━━ Task inputs ━━

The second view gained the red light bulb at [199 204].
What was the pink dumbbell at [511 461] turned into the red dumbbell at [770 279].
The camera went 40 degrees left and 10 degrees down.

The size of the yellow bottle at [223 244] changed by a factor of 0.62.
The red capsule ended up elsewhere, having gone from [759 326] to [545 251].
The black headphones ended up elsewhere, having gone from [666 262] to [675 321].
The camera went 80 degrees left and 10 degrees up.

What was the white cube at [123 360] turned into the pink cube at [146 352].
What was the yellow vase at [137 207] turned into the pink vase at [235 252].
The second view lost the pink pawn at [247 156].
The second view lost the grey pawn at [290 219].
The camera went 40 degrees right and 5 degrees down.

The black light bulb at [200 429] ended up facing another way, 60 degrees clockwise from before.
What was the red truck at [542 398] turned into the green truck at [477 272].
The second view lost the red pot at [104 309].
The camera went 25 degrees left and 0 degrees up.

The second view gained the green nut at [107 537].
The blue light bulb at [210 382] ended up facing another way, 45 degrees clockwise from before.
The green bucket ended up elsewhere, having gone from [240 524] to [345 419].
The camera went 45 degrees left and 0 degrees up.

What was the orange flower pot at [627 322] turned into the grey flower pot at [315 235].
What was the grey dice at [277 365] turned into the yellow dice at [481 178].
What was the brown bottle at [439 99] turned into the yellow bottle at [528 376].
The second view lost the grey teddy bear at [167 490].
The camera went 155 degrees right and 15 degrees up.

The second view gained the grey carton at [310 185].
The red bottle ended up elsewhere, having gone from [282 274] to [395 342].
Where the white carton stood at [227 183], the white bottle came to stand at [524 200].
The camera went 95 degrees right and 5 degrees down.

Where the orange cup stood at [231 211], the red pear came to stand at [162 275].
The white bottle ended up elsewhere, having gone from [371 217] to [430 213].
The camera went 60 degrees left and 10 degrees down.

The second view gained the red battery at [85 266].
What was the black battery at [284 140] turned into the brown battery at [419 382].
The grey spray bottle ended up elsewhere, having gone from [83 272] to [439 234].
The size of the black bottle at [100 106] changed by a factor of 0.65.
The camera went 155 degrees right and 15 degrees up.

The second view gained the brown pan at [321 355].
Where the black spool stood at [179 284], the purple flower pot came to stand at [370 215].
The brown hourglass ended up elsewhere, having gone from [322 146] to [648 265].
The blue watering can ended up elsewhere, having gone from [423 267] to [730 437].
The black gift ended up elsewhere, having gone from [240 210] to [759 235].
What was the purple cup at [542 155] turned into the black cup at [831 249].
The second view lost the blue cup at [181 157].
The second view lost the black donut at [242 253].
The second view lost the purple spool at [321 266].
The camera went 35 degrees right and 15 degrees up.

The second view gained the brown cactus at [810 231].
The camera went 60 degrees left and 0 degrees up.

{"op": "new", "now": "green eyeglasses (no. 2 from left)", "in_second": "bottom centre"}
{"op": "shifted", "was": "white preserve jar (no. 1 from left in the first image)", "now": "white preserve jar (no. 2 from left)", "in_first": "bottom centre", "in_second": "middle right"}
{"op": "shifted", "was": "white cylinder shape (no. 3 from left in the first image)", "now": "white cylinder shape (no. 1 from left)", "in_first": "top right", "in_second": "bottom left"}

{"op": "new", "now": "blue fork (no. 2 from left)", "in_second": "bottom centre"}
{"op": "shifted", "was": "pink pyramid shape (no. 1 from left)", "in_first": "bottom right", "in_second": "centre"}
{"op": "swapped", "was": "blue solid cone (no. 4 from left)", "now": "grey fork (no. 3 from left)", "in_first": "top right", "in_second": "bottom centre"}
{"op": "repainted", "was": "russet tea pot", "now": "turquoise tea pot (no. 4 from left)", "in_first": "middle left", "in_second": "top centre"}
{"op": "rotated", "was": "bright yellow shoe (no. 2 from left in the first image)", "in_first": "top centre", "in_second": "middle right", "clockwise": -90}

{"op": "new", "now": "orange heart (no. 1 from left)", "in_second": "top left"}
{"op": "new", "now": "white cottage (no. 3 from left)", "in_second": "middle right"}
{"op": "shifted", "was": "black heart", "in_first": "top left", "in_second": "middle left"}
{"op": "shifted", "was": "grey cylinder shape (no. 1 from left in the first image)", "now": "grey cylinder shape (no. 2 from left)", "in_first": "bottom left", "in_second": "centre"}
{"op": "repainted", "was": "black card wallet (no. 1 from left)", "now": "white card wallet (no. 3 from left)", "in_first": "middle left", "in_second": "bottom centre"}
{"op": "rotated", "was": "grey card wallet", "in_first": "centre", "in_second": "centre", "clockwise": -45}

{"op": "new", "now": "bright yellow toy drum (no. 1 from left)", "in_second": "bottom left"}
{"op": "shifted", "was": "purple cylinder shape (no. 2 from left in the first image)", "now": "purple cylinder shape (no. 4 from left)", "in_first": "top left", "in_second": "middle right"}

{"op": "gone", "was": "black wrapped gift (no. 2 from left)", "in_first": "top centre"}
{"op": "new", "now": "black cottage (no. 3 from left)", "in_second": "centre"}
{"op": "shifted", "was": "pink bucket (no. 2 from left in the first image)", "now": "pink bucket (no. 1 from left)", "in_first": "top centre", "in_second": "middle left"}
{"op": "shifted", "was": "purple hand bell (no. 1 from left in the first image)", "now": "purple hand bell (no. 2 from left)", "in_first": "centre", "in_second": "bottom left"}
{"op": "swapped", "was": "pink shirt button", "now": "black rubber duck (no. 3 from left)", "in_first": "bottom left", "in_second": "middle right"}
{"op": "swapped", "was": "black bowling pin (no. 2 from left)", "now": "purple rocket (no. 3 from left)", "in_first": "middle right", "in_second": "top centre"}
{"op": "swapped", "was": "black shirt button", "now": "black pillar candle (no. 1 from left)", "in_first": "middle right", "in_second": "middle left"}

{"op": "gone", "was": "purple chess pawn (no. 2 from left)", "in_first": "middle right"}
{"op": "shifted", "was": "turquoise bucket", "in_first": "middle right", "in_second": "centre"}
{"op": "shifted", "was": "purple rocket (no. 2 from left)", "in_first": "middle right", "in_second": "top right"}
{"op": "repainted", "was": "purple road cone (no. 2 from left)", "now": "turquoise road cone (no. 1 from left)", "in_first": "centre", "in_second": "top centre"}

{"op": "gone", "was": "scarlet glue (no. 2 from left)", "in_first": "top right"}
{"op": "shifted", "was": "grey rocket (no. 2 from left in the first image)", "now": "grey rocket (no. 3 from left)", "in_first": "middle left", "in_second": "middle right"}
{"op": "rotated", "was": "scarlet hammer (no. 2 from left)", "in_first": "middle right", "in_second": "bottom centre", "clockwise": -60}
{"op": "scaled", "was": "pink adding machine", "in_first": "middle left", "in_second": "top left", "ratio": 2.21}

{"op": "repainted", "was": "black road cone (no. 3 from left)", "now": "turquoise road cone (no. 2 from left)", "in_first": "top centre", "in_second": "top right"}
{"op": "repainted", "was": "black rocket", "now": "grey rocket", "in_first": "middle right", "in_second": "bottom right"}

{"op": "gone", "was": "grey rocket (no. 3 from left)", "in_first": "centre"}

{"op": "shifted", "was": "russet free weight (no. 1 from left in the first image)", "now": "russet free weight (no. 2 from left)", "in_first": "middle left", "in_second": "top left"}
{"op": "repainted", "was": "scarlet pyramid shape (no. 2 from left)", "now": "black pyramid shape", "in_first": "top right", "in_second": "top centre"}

━━━

* [Task directions]:
Please copy the lines above from the line with "The black headphones" up to and including the line with "Where the orange", exactly as written and with nothing else.

* [Solution]:
The black headphones ended up elsewhere, having gone from [666 262] to [675 321].
The camera went 80 degrees left and 10 degrees up.

What was the white cube at [123 360] turned into the pink cube at [146 352].
What was the yellow vase at [137 207] turned into the pink vase at [235 252].
The second view lost the pink pawn at [247 156].
The second view lost the grey pawn at [290 219].
The camera went 40 degrees right and 5 degrees down.

The black light bulb at [200 429] ended up facing another way, 60 degrees clockwise from before.
What was the red truck at [542 398] turned into the green truck at [477 272].
The second view lost the red pot at [104 309].
The camera went 25 degrees left and 0 degrees up.

The second view gained the green nut at [107 537].
The blue light bulb at [210 382] ended up facing another way, 45 degrees clockwise from before.
The green bucket ended up elsewhere, having gone from [240 524] to [345 419].
The camera went 45 degrees left and 0 degrees up.

What was the orange flower pot at [627 322] turned into the grey flower pot at [315 235].
What was the grey dice at [277 365] turned into the yellow dice at [481 178].
What was the brown bottle at [439 99] turned into the yellow bottle at [528 376].
The second view lost the grey teddy bear at [167 490].
The camera went 155 degrees right and 15 degrees up.

The second view gained the grey carton at [310 185].
The red bottle ended up elsewhere, having gone from [282 274] to [395 342].
Where the white carton stood at [227 183], the white bottle came to stand at [524 200].
The camera went 95 degrees right and 5 degrees down.

Where the orange cup stood at [231 211], the red pear came to stand at [162 275].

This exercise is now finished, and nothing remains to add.